### HOW TO COMPLETE THIS TASK
Looking at the records below, count how many lines contain the string "brown". Give that number alone.

Items listed in a dataset
• • • • •

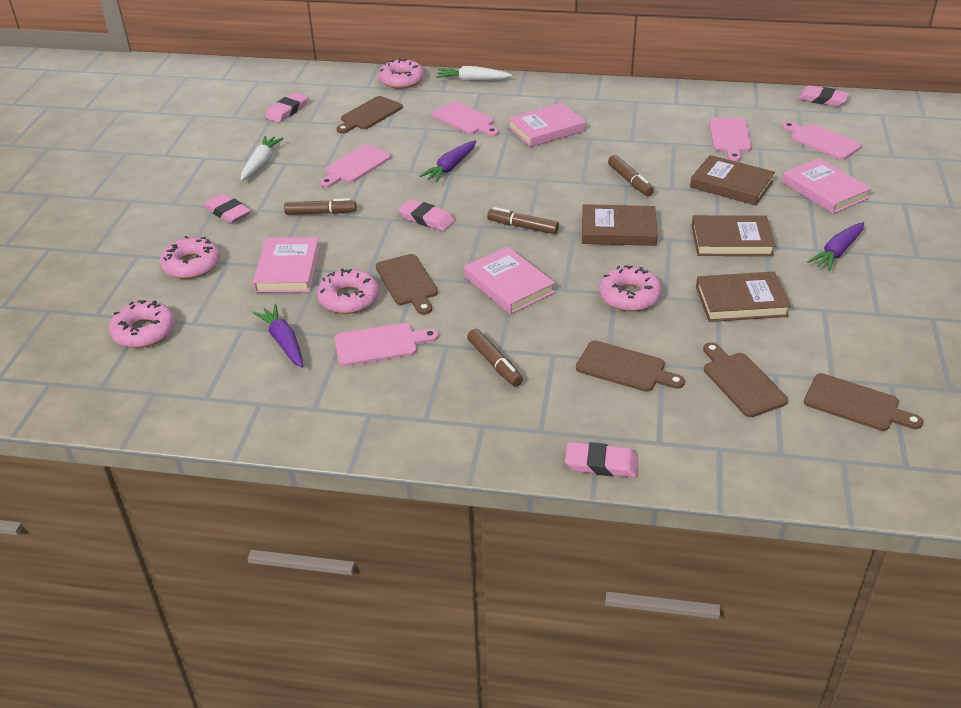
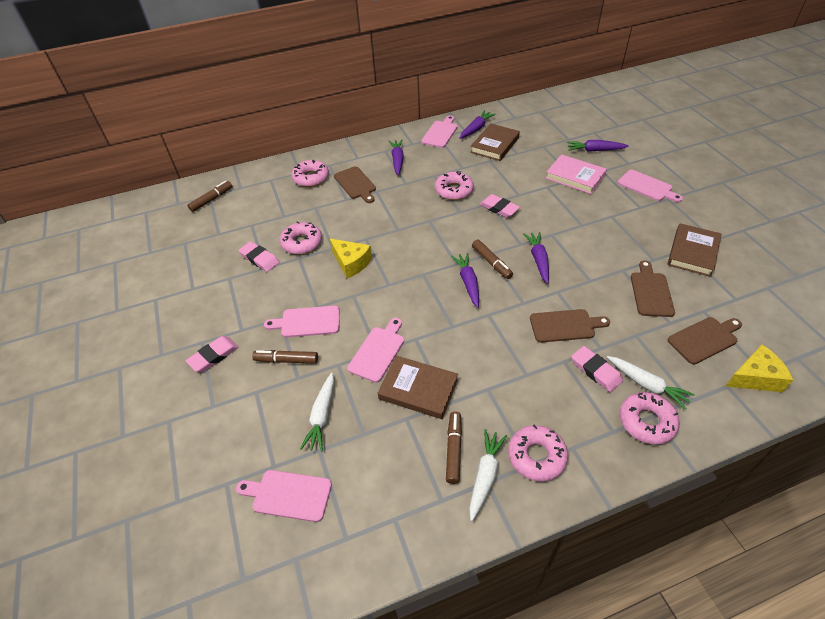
brown book: 4 -> 3
brown cutting board: 5 -> 4
pink book: 4 -> 1
pink eraser: 5 -> 4
purple carrot: 3 -> 5
white carrot: 2 -> 3
yellow cheese: 0 -> 2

• • • • •

### ANSWER SECTION
2